- Work to complete:
Determine how many lines in the entries below hold "LIGHT". Respond with that number only.

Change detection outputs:
- Opening Delimiter -
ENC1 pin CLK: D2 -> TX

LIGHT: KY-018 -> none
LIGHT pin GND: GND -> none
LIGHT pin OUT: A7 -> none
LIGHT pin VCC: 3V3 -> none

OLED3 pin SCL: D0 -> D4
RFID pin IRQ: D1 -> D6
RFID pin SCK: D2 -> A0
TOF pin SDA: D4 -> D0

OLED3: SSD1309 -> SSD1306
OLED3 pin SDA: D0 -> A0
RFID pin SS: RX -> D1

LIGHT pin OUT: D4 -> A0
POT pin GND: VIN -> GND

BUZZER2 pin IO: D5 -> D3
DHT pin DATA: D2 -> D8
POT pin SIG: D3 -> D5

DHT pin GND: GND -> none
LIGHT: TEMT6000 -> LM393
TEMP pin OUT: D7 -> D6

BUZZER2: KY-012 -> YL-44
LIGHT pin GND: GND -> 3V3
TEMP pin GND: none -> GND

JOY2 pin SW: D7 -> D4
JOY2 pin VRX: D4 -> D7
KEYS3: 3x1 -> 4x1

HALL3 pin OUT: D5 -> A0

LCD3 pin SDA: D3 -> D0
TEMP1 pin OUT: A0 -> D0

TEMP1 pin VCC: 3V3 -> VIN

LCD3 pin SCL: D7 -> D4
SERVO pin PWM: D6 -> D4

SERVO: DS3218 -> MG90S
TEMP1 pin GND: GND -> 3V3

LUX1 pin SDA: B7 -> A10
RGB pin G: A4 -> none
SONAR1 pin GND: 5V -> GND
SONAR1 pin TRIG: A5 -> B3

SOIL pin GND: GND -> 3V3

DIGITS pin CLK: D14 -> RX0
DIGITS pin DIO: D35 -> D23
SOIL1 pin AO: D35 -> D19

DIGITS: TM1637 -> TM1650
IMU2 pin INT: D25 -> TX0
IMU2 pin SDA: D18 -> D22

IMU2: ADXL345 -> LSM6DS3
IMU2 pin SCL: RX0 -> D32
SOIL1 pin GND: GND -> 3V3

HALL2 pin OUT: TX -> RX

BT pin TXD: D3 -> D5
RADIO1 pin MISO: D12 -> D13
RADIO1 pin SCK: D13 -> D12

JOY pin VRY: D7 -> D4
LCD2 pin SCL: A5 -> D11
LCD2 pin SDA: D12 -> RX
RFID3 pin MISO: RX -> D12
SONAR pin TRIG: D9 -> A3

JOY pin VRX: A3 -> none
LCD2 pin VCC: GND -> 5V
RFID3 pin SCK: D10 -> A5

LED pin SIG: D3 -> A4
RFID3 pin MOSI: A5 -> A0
- Closing Delimiter -
- Written response:
7